> TASK: I'd like every line in the following listing that holds "present" copied.

> INPUT FOR THIS TASK:
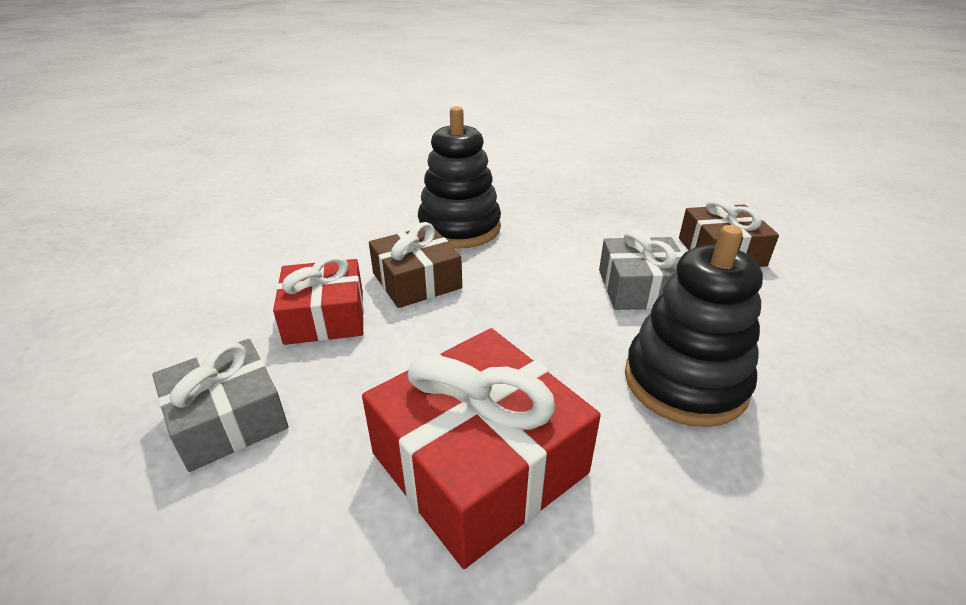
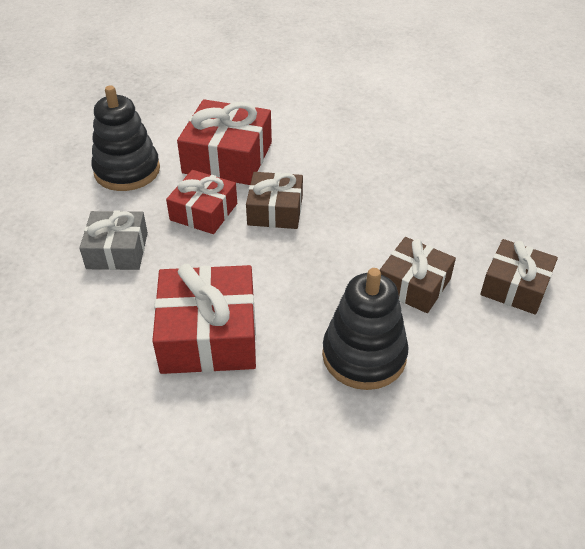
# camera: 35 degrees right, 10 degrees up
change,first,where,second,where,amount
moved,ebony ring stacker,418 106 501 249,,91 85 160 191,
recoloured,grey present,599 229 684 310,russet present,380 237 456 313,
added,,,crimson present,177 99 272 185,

> OUTPUT OF THE EXERCISE:
recoloured,grey present,599 229 684 310,russet present,380 237 456 313,
added,,,crimson present,177 99 272 185,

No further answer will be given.